REQUIREMENT: Reproduce all the lines below exactly and omit the images.

[Object correspondence data]
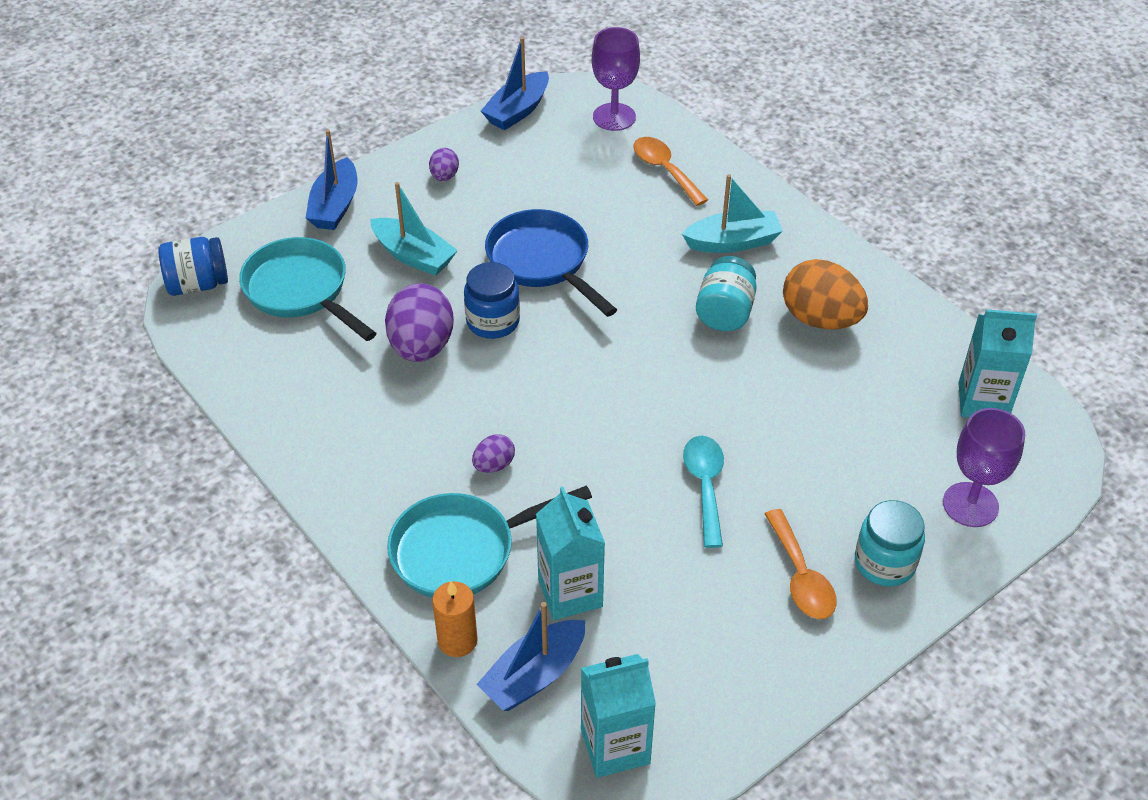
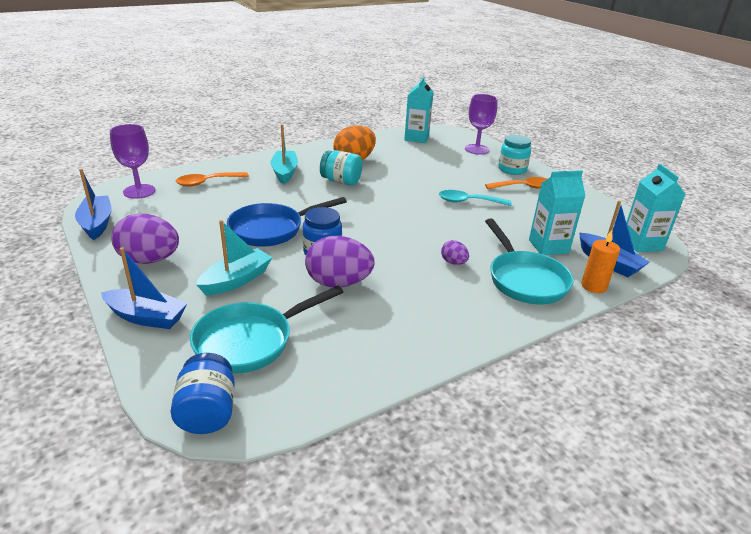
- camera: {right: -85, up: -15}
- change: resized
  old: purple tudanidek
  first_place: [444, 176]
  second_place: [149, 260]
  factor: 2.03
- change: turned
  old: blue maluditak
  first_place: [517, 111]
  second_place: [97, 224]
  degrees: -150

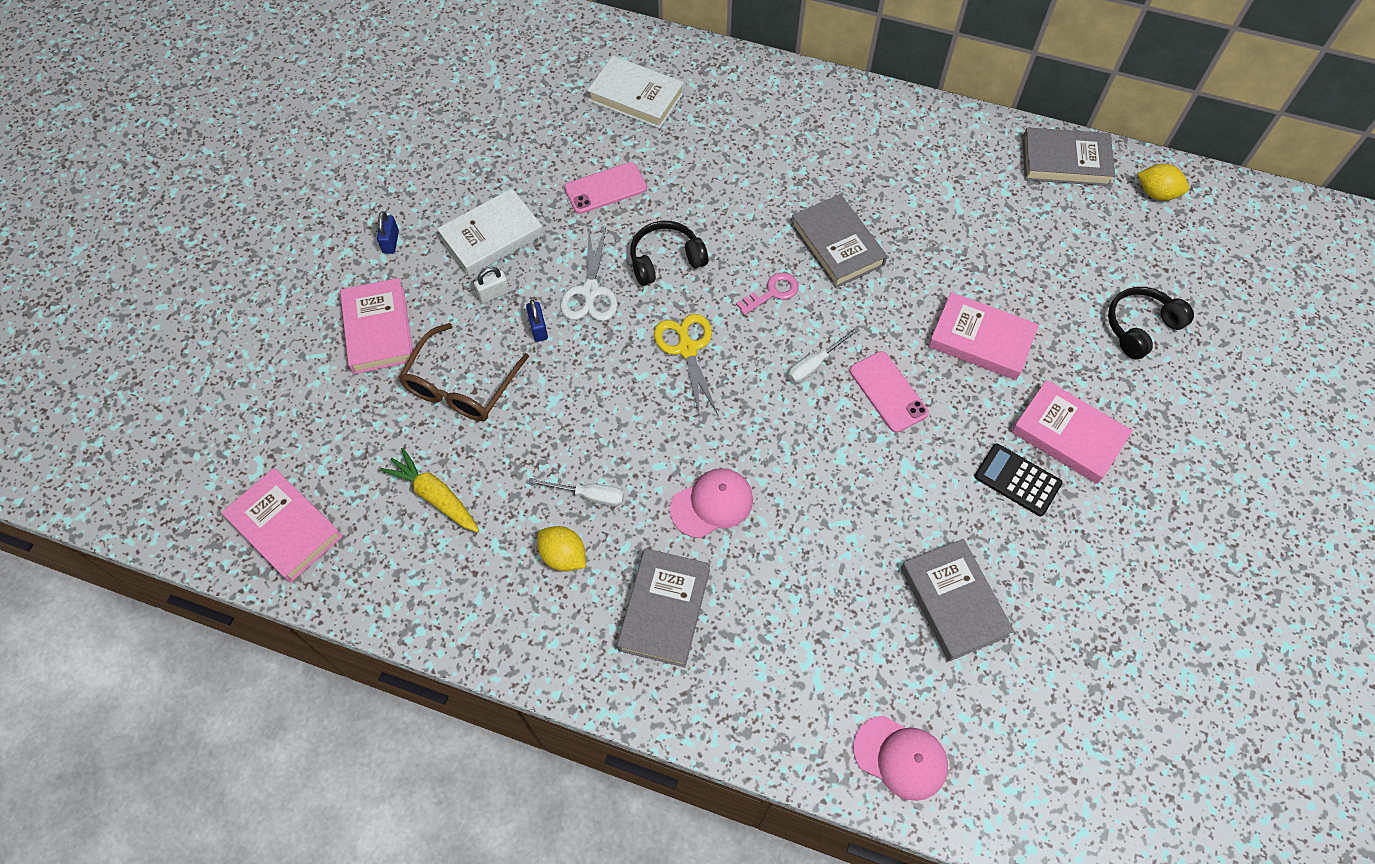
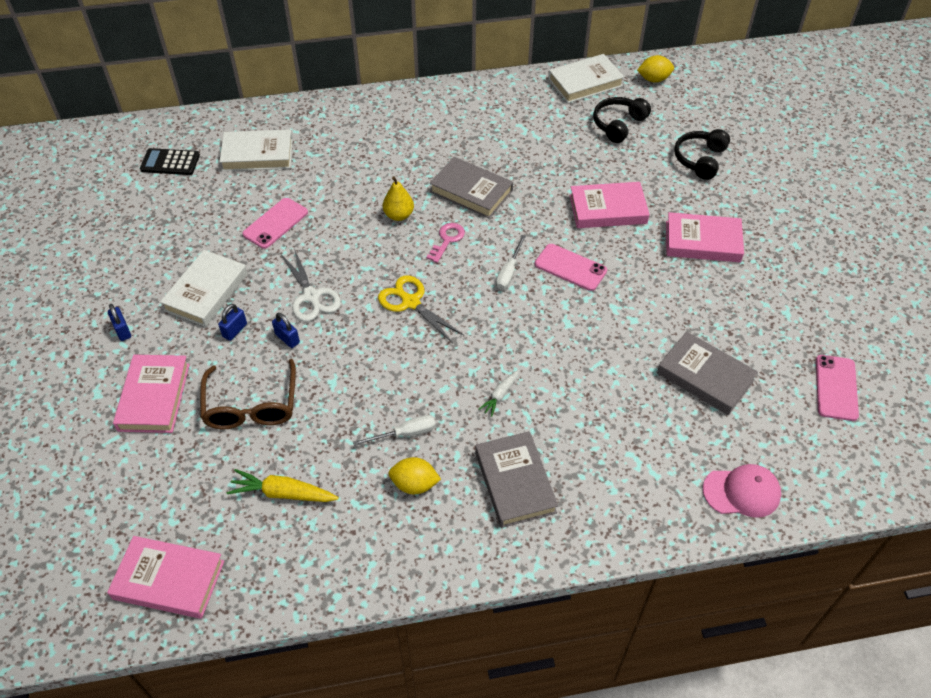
- camera: {right: -30, up: -10}
- change: turned
  old: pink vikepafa
  first_place: [378, 329]
  second_place: [154, 397]
  degrees: 45
- change: recoloured
  old: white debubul
  new: blue debubul
  first_place: [494, 294]
  second_place: [235, 330]
- change: moved
  old: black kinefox
  first_place: [665, 260]
  second_place: [618, 125]
- change: replaced
  old: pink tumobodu
  new: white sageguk
  first_place: [712, 504]
  second_place: [500, 395]
- change: moved
  old: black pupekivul
  first_place: [1017, 480]
  second_place: [170, 162]
- change: recoloured
  old: grey vikepafa
  new: white vikepafa
  first_place: [1065, 161]
  second_place: [585, 82]
- change: added
  new: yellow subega
  second_place: [398, 215]
- change: added
  new: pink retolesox
  second_place: [836, 388]

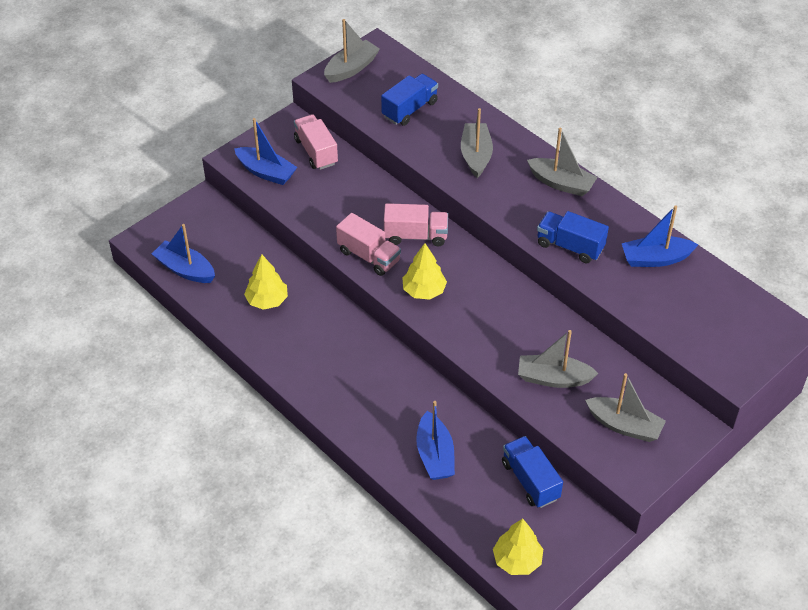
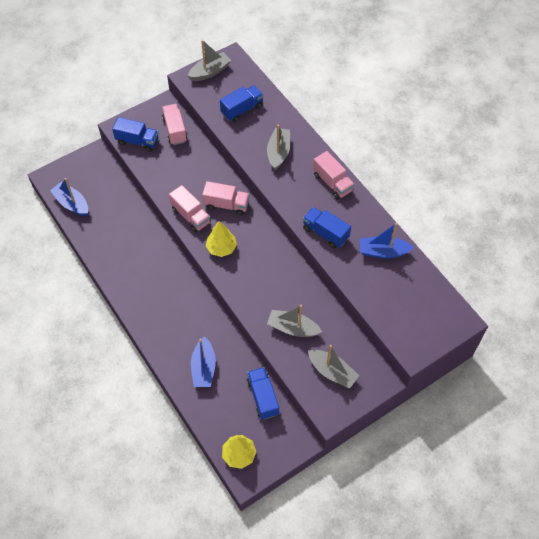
- camera: {right: 10, up: 10}
- change: replaced
  old: blue maluditak
  new: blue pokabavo
  first_place: [266, 172]
  second_place: [137, 141]
- change: removed
  old: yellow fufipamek
  first_place: [267, 300]
- change: replaced
  old: grey maluditak
  new: pink pokabavo
  first_place: [561, 183]
  second_place: [332, 183]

WRITTEN REPLY:
- camera: {right: -85, up: -15}
- change: resized
  old: purple tudanidek
  first_place: [444, 176]
  second_place: [149, 260]
  factor: 2.03
- change: turned
  old: blue maluditak
  first_place: [517, 111]
  second_place: [97, 224]
  degrees: -150

- camera: {right: -30, up: -10}
- change: turned
  old: pink vikepafa
  first_place: [378, 329]
  second_place: [154, 397]
  degrees: 45
- change: recoloured
  old: white debubul
  new: blue debubul
  first_place: [494, 294]
  second_place: [235, 330]
- change: moved
  old: black kinefox
  first_place: [665, 260]
  second_place: [618, 125]
- change: replaced
  old: pink tumobodu
  new: white sageguk
  first_place: [712, 504]
  second_place: [500, 395]
- change: moved
  old: black pupekivul
  first_place: [1017, 480]
  second_place: [170, 162]
- change: recoloured
  old: grey vikepafa
  new: white vikepafa
  first_place: [1065, 161]
  second_place: [585, 82]
- change: added
  new: yellow subega
  second_place: [398, 215]
- change: added
  new: pink retolesox
  second_place: [836, 388]

- camera: {right: 10, up: 10}
- change: replaced
  old: blue maluditak
  new: blue pokabavo
  first_place: [266, 172]
  second_place: [137, 141]
- change: removed
  old: yellow fufipamek
  first_place: [267, 300]
- change: replaced
  old: grey maluditak
  new: pink pokabavo
  first_place: [561, 183]
  second_place: [332, 183]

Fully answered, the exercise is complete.